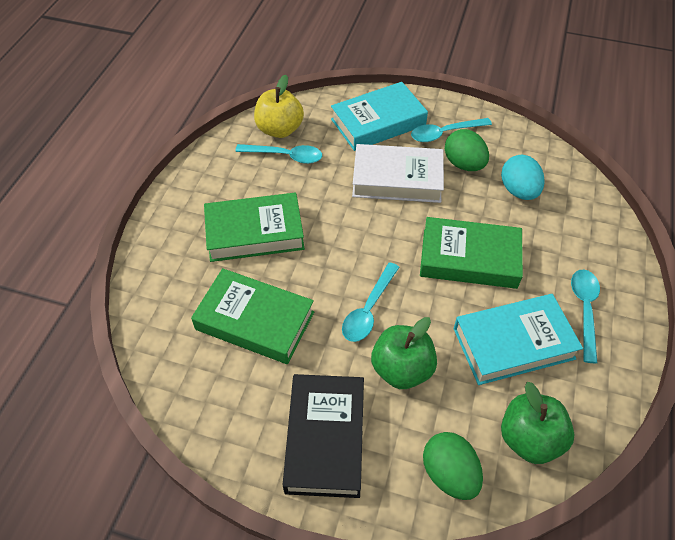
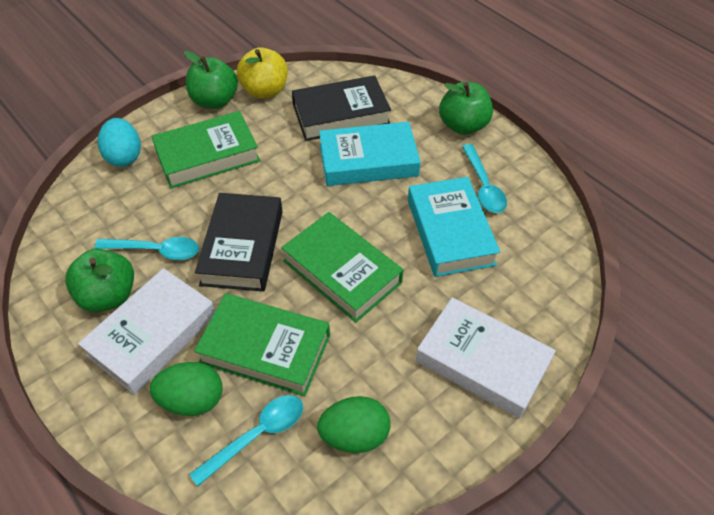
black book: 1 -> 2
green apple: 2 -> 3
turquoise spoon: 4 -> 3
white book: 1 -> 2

...

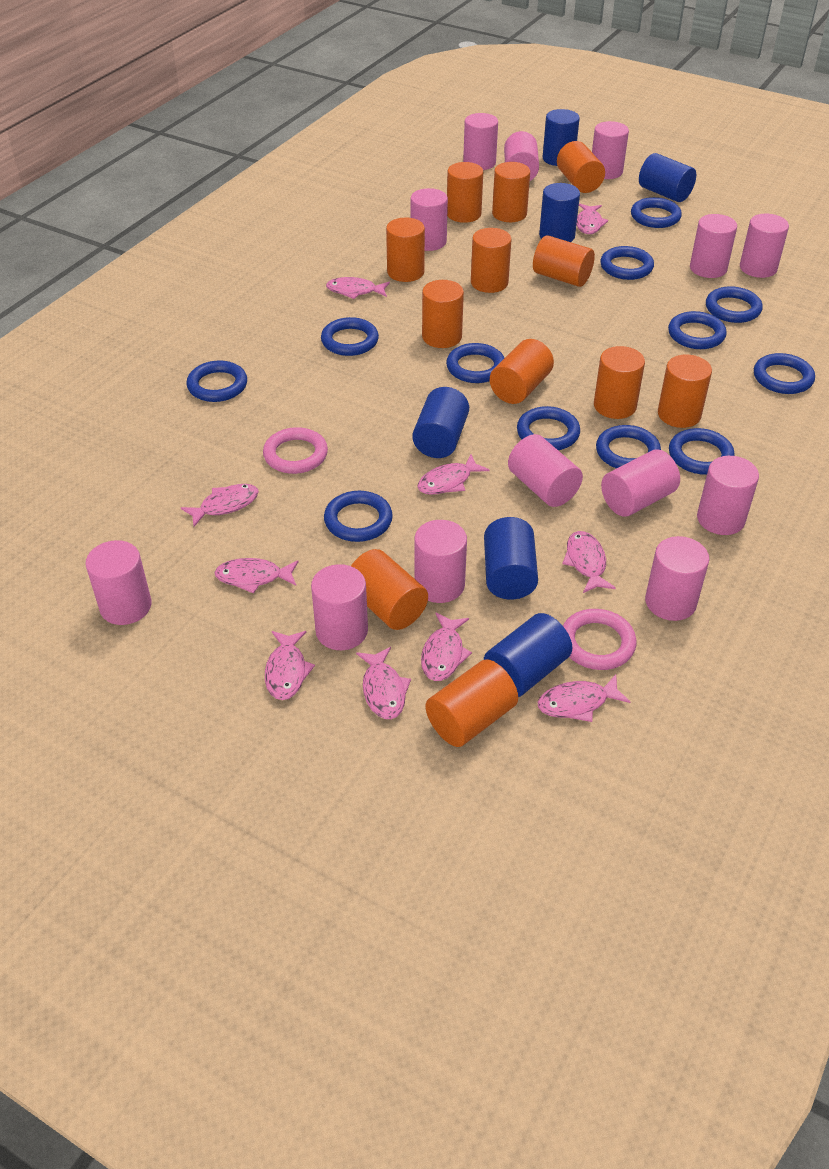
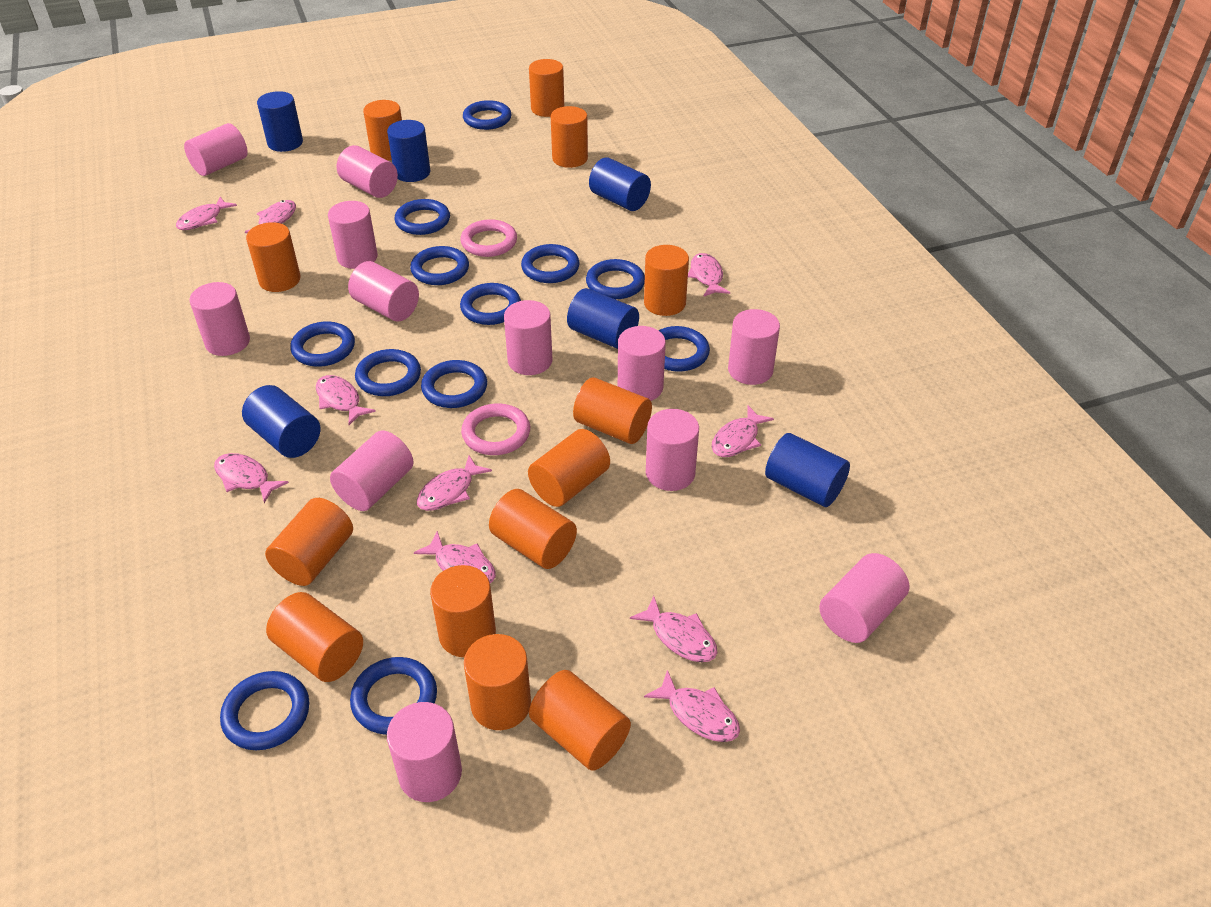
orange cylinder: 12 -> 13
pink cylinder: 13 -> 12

---

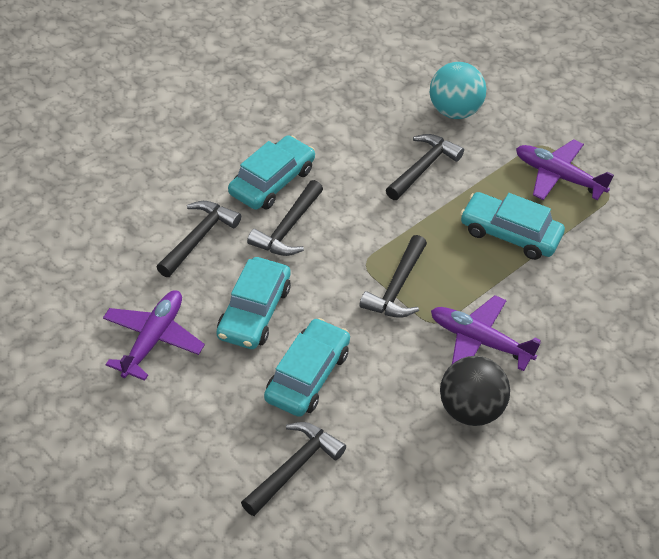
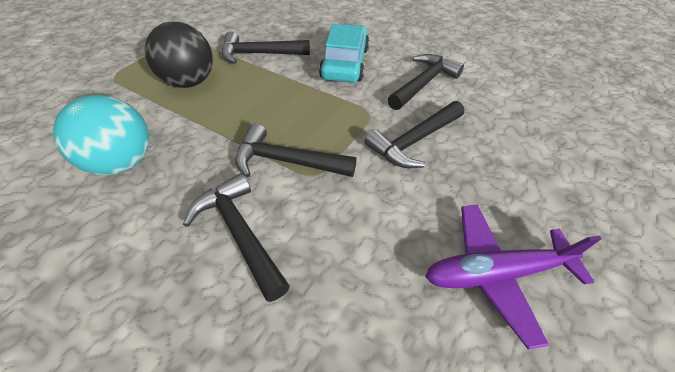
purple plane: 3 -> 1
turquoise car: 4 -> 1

* [Your goal]
Each line of the data that includes the word "cylinder" counts once; report the total and nothing more.

* [Task answer]
2